Data entries:
++++++++++++++++++++
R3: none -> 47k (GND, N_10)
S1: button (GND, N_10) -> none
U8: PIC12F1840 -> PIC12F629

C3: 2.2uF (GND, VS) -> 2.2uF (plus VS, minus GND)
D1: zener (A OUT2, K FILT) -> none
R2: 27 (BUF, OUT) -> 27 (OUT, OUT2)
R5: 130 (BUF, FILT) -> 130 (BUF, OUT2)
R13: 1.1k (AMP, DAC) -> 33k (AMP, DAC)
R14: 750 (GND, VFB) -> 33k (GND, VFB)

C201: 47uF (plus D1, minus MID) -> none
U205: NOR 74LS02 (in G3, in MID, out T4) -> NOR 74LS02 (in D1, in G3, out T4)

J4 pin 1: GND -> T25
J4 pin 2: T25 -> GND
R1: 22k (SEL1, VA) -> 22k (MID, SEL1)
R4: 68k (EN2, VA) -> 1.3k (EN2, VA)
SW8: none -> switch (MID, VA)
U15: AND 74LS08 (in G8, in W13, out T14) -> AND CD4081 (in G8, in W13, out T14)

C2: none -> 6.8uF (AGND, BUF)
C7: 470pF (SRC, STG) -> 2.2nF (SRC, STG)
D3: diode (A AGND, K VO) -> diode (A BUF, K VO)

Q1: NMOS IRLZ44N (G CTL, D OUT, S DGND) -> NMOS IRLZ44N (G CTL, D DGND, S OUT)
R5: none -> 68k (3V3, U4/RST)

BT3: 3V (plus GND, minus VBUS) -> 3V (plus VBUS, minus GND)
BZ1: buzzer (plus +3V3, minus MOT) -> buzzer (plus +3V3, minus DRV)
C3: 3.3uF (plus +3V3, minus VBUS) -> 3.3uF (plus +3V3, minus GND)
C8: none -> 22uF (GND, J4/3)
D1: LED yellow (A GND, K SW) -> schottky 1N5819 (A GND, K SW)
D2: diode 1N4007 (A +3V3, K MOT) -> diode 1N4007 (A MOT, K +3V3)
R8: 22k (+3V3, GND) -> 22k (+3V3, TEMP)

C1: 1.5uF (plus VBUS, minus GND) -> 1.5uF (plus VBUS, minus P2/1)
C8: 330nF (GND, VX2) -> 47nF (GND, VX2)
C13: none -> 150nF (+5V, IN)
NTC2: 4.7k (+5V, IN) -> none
++++++++++++++++++++
▶ [TASK ITEM] Retype the records above in full, with no differences.

▶ [RESPONSE]
R3: none -> 47k (GND, N_10)
S1: button (GND, N_10) -> none
U8: PIC12F1840 -> PIC12F629

C3: 2.2uF (GND, VS) -> 2.2uF (plus VS, minus GND)
D1: zener (A OUT2, K FILT) -> none
R2: 27 (BUF, OUT) -> 27 (OUT, OUT2)
R5: 130 (BUF, FILT) -> 130 (BUF, OUT2)
R13: 1.1k (AMP, DAC) -> 33k (AMP, DAC)
R14: 750 (GND, VFB) -> 33k (GND, VFB)

C201: 47uF (plus D1, minus MID) -> none
U205: NOR 74LS02 (in G3, in MID, out T4) -> NOR 74LS02 (in D1, in G3, out T4)

J4 pin 1: GND -> T25
J4 pin 2: T25 -> GND
R1: 22k (SEL1, VA) -> 22k (MID, SEL1)
R4: 68k (EN2, VA) -> 1.3k (EN2, VA)
SW8: none -> switch (MID, VA)
U15: AND 74LS08 (in G8, in W13, out T14) -> AND CD4081 (in G8, in W13, out T14)

C2: none -> 6.8uF (AGND, BUF)
C7: 470pF (SRC, STG) -> 2.2nF (SRC, STG)
D3: diode (A AGND, K VO) -> diode (A BUF, K VO)

Q1: NMOS IRLZ44N (G CTL, D OUT, S DGND) -> NMOS IRLZ44N (G CTL, D DGND, S OUT)
R5: none -> 68k (3V3, U4/RST)

BT3: 3V (plus GND, minus VBUS) -> 3V (plus VBUS, minus GND)
BZ1: buzzer (plus +3V3, minus MOT) -> buzzer (plus +3V3, minus DRV)
C3: 3.3uF (plus +3V3, minus VBUS) -> 3.3uF (plus +3V3, minus GND)
C8: none -> 22uF (GND, J4/3)
D1: LED yellow (A GND, K SW) -> schottky 1N5819 (A GND, K SW)
D2: diode 1N4007 (A +3V3, K MOT) -> diode 1N4007 (A MOT, K +3V3)
R8: 22k (+3V3, GND) -> 22k (+3V3, TEMP)

C1: 1.5uF (plus VBUS, minus GND) -> 1.5uF (plus VBUS, minus P2/1)
C8: 330nF (GND, VX2) -> 47nF (GND, VX2)
C13: none -> 150nF (+5V, IN)
NTC2: 4.7k (+5V, IN) -> none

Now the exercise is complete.